_What the exercise asks:_
Return every line of the records that includes the string "point".

Edit tracking data
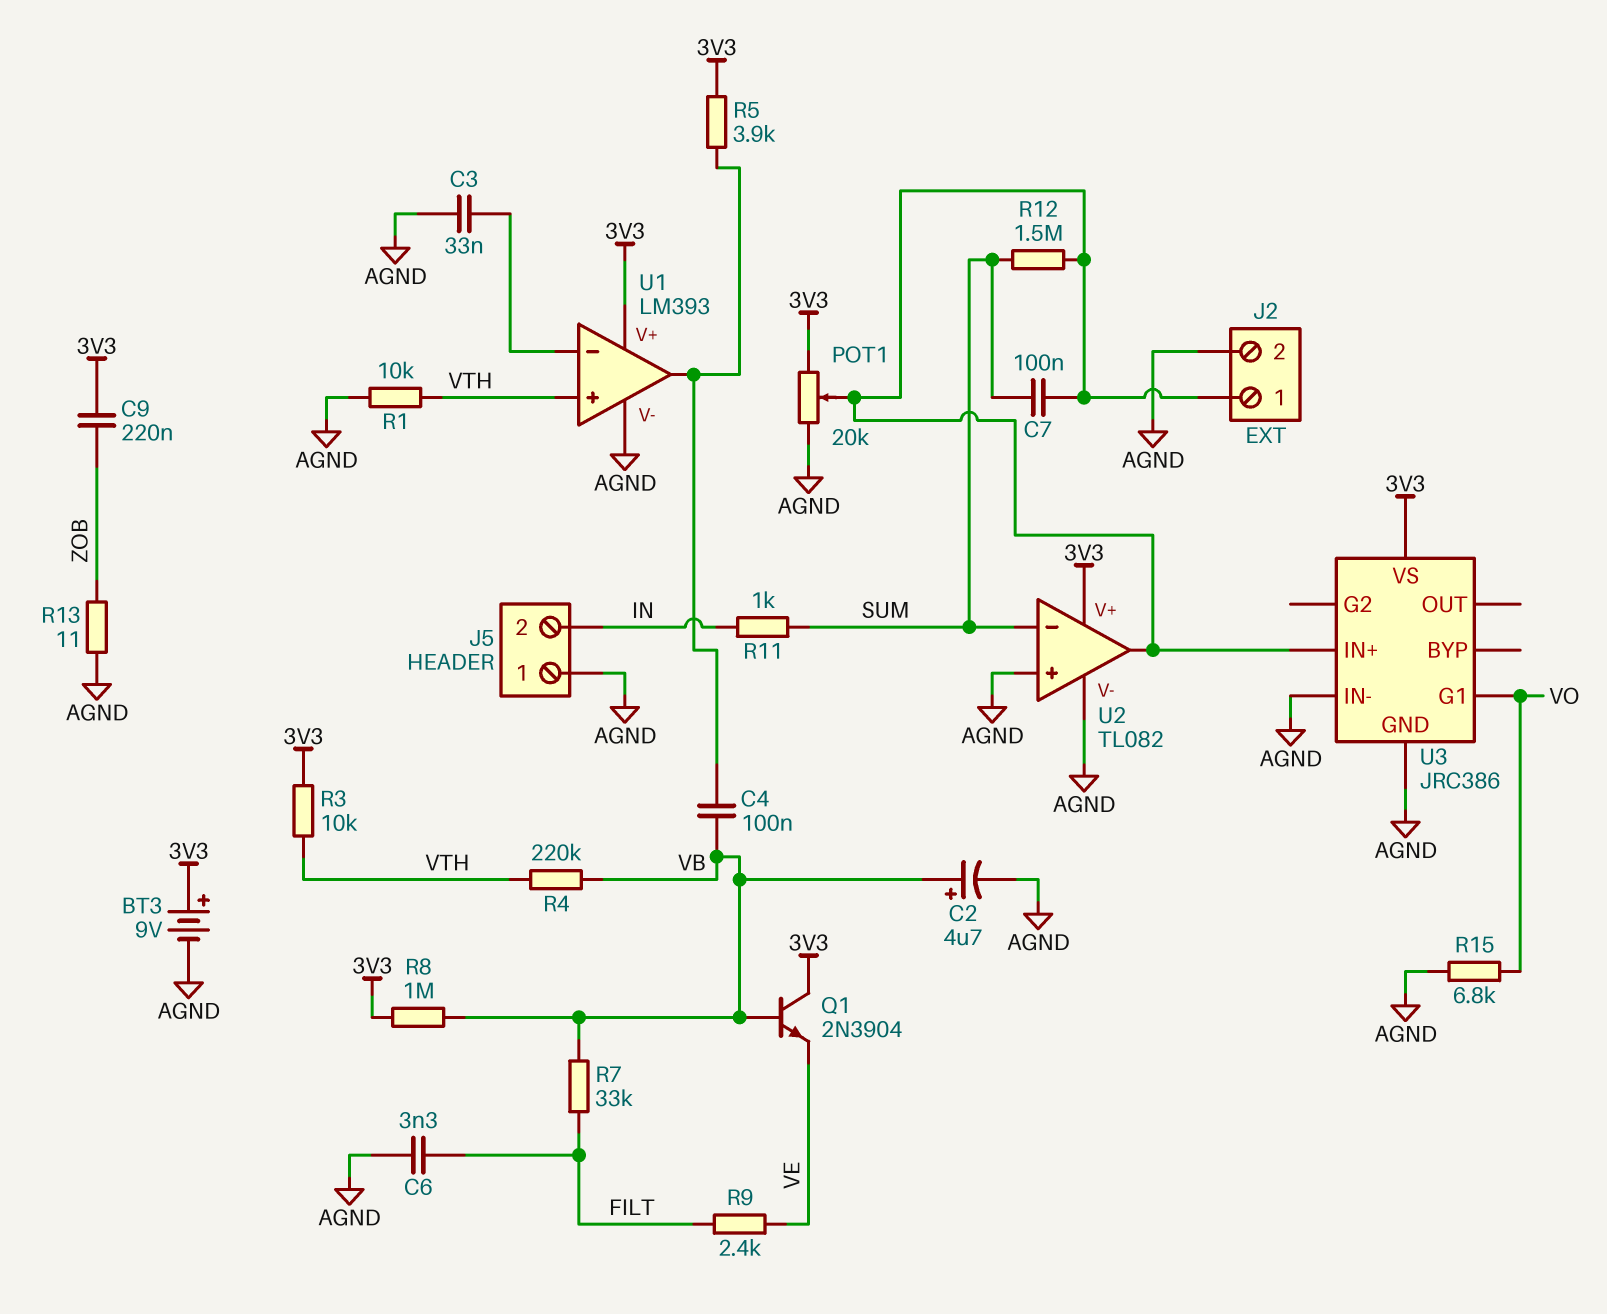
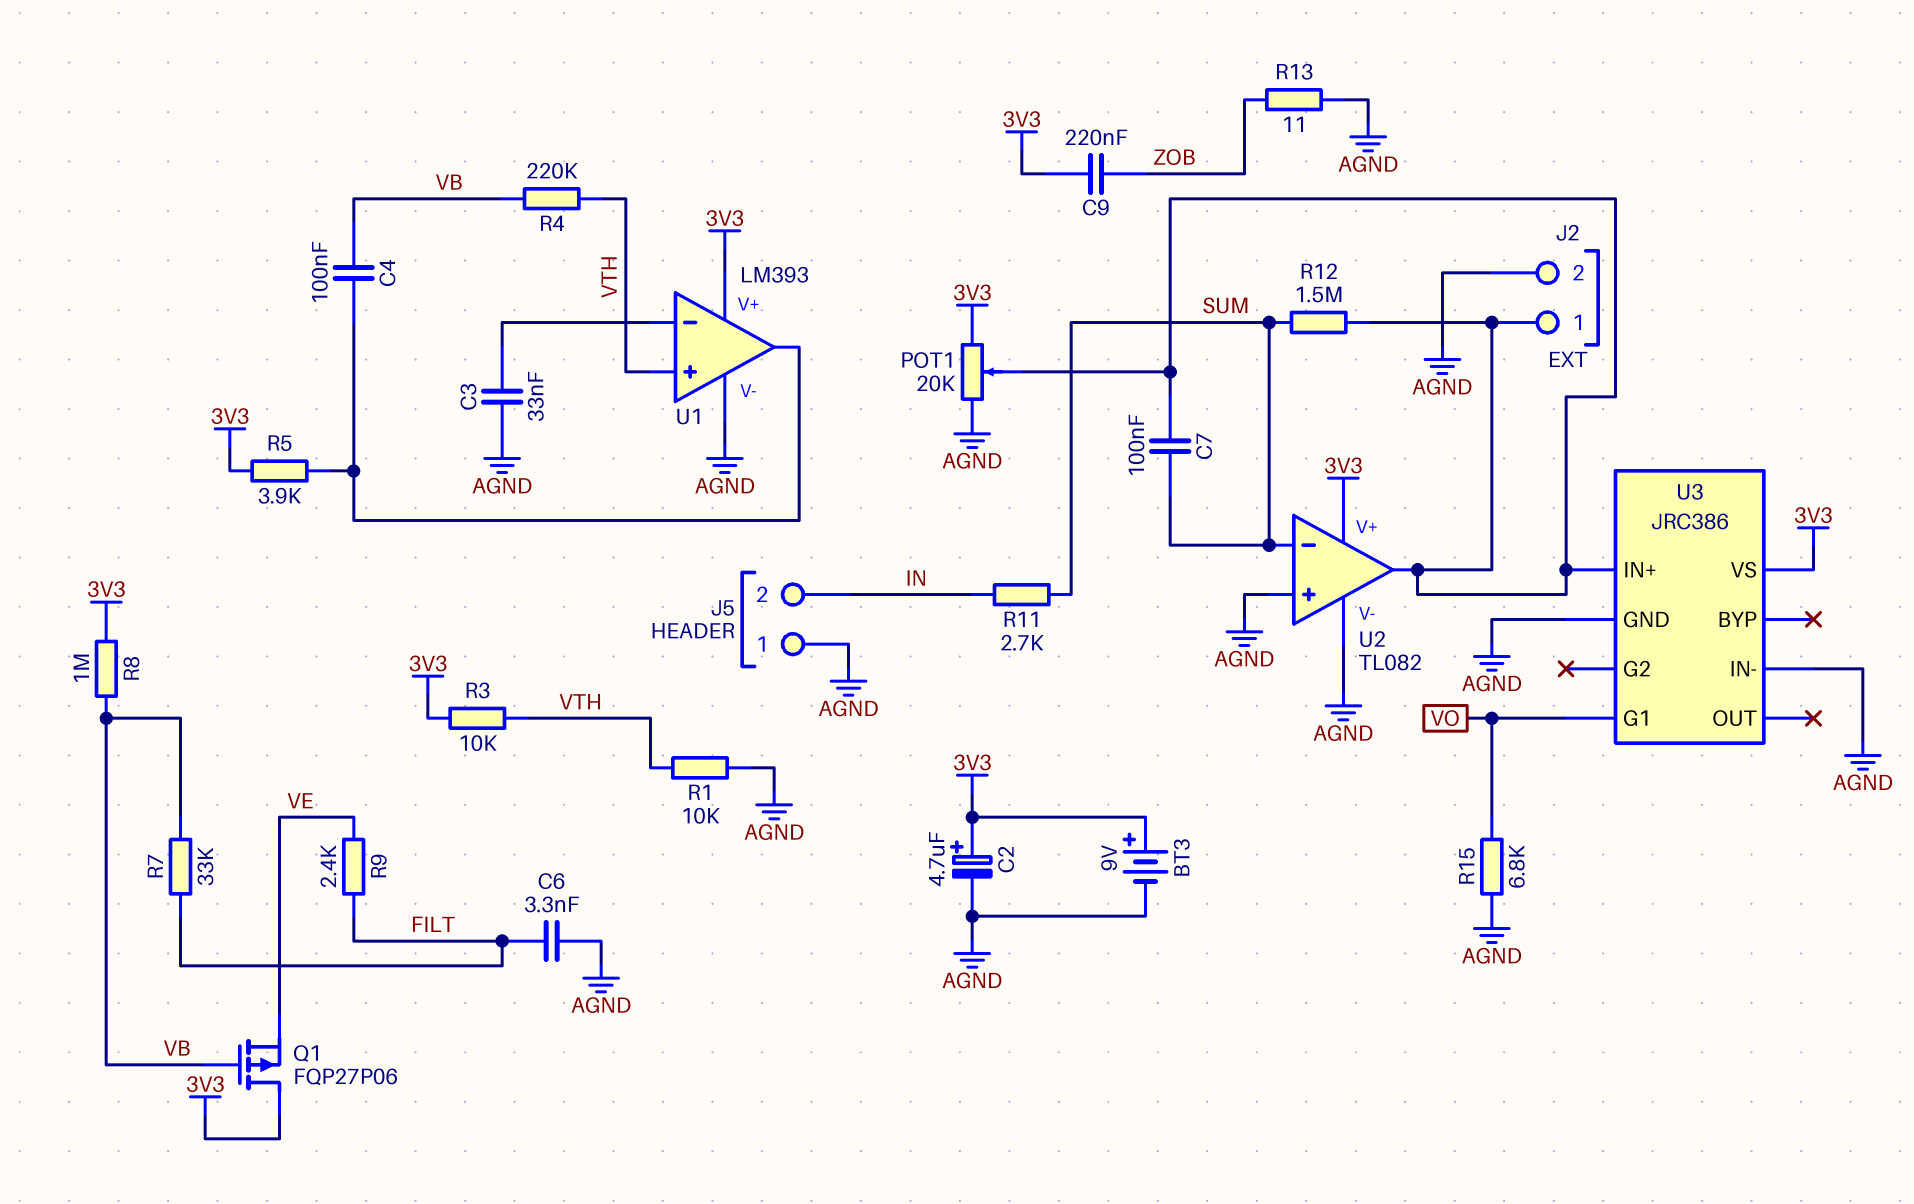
C2: 4.7uF (plus VB, minus AGND) -> 4.7uF (plus 3V3, minus AGND)
Q1: NPN 2N3904 (B VB, C 3V3, E VE) -> PMOS FQP27P06 (G VB, D 3V3, S VE)
R11: 1k (IN, SUM) -> 2.7k (IN, SUM)

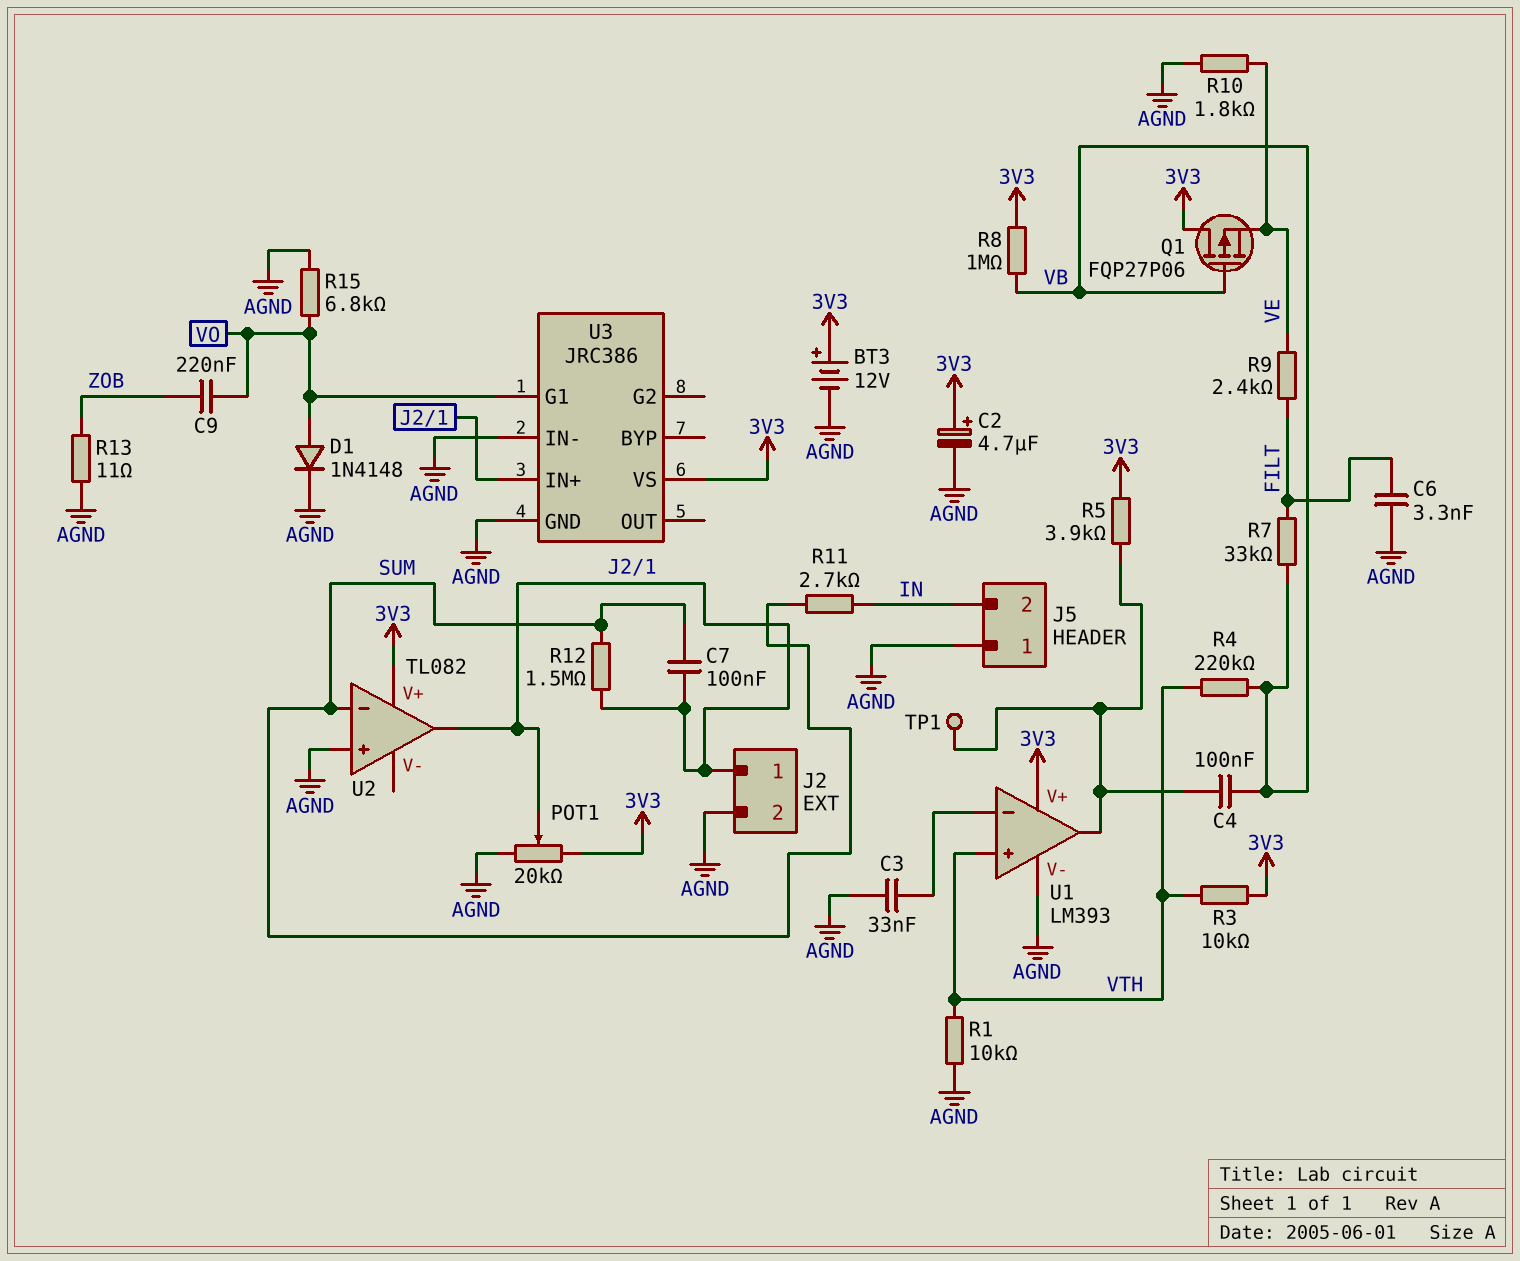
BT3: 9V (plus 3V3, minus AGND) -> 12V (plus 3V3, minus AGND)
C9: 220nF (3V3, ZOB) -> 220nF (VO, ZOB)
D1: none -> diode 1N4148 (A VO, K AGND)
R10: none -> 1.8k (AGND, VE)
TP1: none -> test point (U1/out)
U2 pin V-: AGND -> none

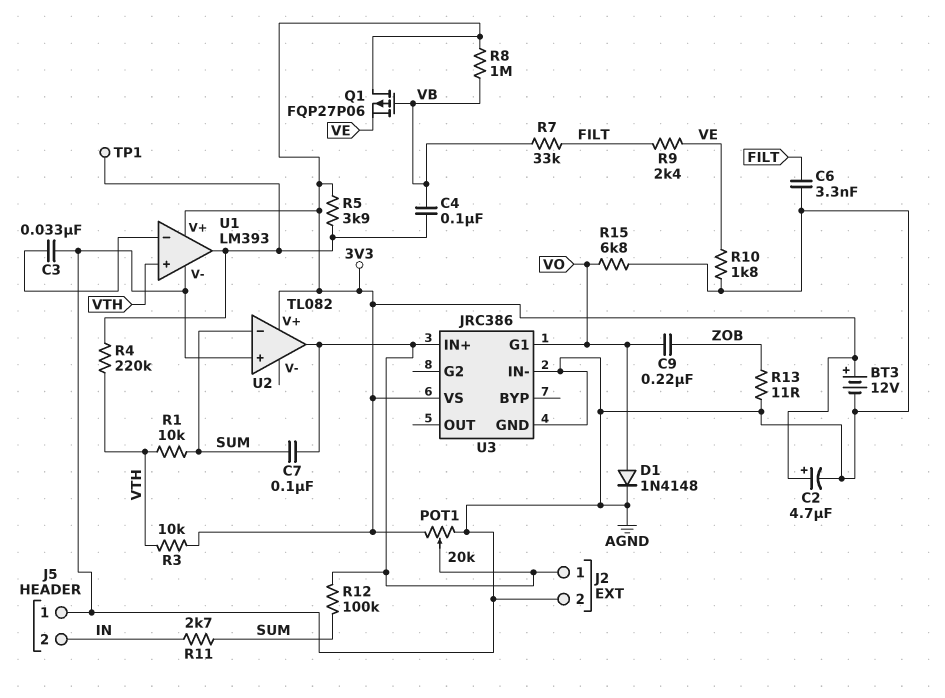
R1: 10k (AGND, VTH) -> 10k (SUM, VTH)
R4: 220k (VB, VTH) -> 220k (U1/out, VTH)
R12: 1.5M (J2/1, SUM) -> 100k (J2/1, SUM)

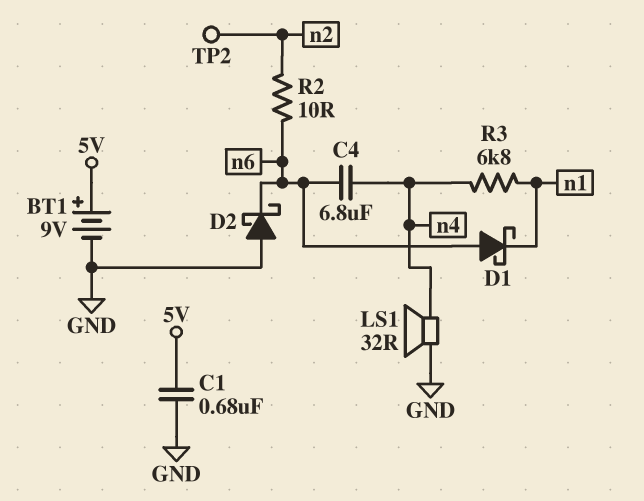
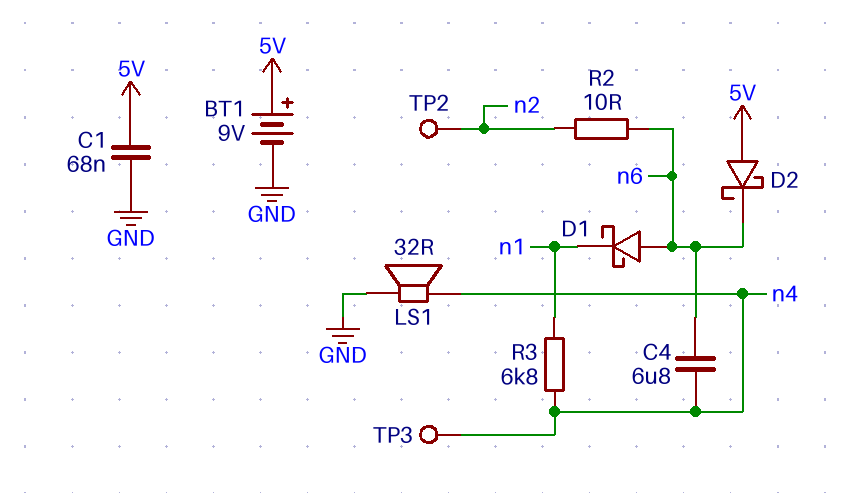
C1: 680nF (5V, GND) -> 68nF (5V, GND)
D2: schottky (A GND, K n6) -> schottky (A 5V, K n6)
TP3: none -> test point (n4)

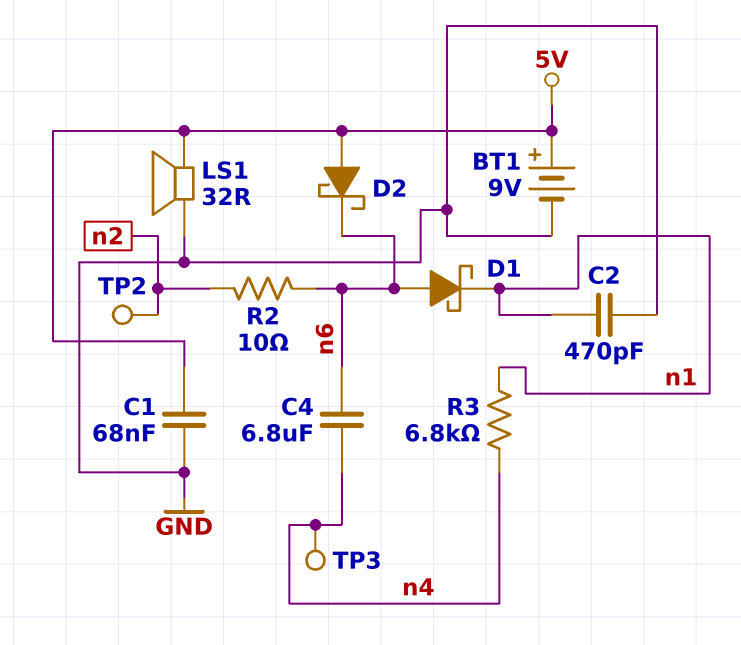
C2: none -> 470pF (GND, n1)
LS1: speaker 32R (GND, n4) -> speaker 32R (5V, GND)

_Task response:_
TP1: none -> test point (U1/out)
TP3: none -> test point (n4)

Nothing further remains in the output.